_Task requirements_: Would you retype the line that contains "blue circle: moved 1 px up" and all lines following it to the end of the entries below, exactly and without pictures?
--- Extracted material ---
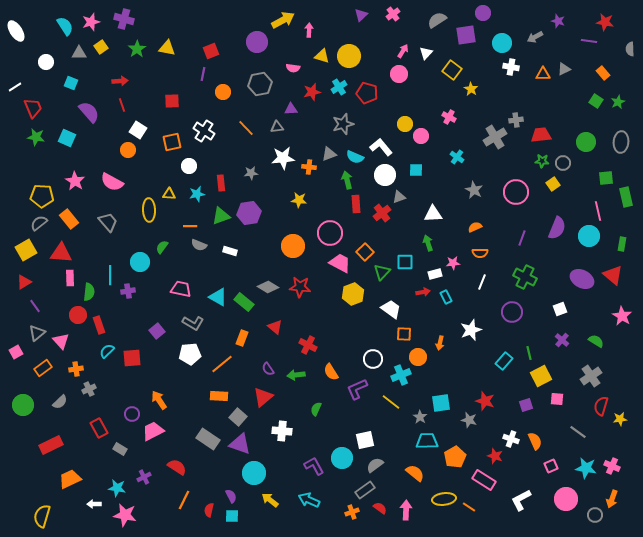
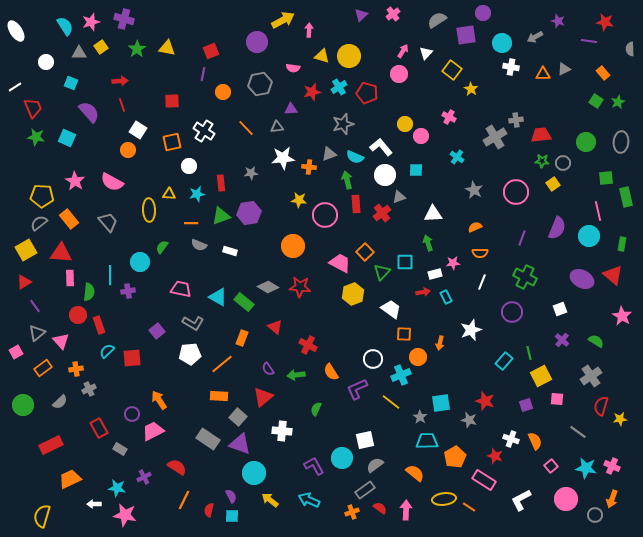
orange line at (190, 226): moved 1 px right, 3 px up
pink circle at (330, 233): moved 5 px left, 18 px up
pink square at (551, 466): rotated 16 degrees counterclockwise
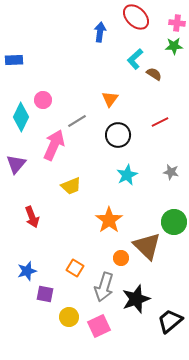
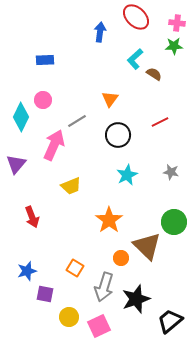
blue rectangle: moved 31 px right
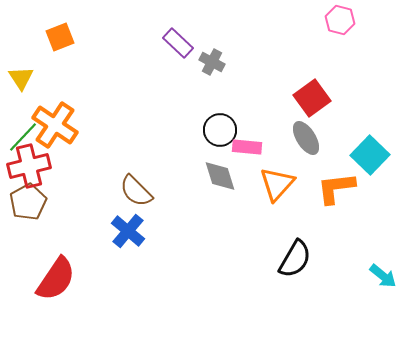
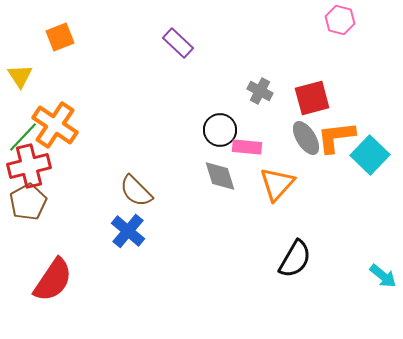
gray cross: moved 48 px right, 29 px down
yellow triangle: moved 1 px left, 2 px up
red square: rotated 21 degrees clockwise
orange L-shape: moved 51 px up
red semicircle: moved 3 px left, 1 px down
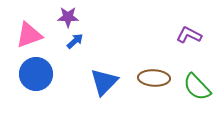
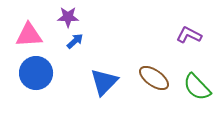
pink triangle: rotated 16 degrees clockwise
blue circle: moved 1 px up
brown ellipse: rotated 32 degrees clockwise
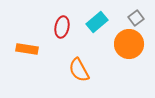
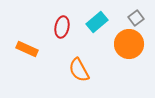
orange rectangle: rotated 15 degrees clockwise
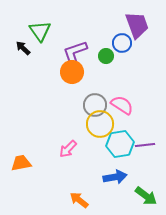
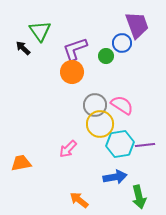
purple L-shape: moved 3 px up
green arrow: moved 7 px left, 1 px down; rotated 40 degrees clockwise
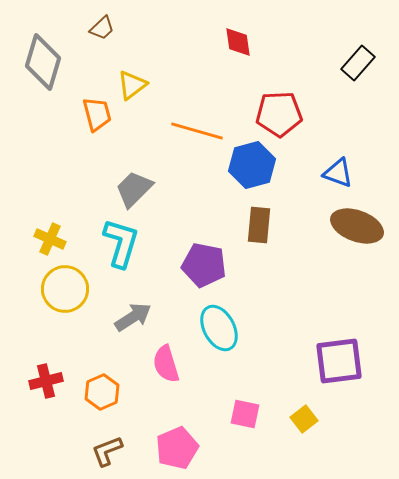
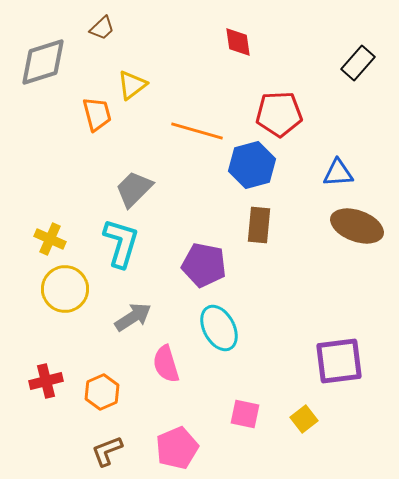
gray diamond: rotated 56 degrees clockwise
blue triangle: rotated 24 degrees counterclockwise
---
_Exercise solution_:
blue circle: moved 1 px up
brown ellipse: rotated 32 degrees clockwise
orange rectangle: rotated 15 degrees clockwise
purple L-shape: moved 3 px up
green arrow: moved 7 px left, 1 px down; rotated 40 degrees clockwise
gray diamond: rotated 56 degrees clockwise
blue triangle: rotated 24 degrees counterclockwise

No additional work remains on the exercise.